Produce as output only the lines below starting at the line with "cyan brick D1" and continuing through the line with "blue round brick", each one exactly as written.

▶ _GIVEN ENTRIES_
══════════════════════════════

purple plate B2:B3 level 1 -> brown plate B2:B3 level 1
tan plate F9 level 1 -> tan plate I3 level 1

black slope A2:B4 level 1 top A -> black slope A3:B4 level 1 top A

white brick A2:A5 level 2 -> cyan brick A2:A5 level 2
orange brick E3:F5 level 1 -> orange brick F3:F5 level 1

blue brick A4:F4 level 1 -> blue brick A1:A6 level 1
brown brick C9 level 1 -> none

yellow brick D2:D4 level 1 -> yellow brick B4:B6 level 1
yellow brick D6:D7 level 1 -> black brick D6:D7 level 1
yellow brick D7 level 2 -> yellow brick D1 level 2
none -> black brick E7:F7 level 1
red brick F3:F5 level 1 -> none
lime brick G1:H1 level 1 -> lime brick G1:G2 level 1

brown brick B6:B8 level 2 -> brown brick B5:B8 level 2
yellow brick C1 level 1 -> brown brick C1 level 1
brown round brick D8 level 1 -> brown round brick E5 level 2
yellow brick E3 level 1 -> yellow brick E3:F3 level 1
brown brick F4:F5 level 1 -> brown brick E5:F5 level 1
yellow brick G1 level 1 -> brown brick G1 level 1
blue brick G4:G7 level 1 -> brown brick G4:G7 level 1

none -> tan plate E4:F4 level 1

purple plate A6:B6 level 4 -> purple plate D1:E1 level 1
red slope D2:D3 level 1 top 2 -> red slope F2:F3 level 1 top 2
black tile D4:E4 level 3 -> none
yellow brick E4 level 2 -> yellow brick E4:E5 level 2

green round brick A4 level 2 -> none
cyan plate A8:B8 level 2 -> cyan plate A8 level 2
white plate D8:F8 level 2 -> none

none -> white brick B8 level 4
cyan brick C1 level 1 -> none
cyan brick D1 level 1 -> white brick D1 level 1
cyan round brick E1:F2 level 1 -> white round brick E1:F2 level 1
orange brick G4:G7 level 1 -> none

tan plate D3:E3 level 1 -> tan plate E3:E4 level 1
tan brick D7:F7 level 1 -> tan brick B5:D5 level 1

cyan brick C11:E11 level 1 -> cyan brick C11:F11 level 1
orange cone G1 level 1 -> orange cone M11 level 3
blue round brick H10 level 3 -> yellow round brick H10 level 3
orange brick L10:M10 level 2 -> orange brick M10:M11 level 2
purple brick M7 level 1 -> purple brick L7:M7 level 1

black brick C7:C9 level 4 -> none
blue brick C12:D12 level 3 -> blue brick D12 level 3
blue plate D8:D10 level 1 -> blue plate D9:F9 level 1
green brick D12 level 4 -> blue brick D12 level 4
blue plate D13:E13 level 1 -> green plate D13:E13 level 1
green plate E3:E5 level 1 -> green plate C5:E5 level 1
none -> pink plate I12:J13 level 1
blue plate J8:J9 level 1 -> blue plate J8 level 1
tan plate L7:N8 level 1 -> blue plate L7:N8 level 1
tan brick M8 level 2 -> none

══════════════════════════════

▶ _EXPECTED ANSWER_
cyan brick D1 level 1 -> white brick D1 level 1
cyan round brick E1:F2 level 1 -> white round brick E1:F2 level 1
orange brick G4:G7 level 1 -> none

tan plate D3:E3 level 1 -> tan plate E3:E4 level 1
tan brick D7:F7 level 1 -> tan brick B5:D5 level 1

cyan brick C11:E11 level 1 -> cyan brick C11:F11 level 1
orange cone G1 level 1 -> orange cone M11 level 3
blue round brick H10 level 3 -> yellow round brick H10 level 3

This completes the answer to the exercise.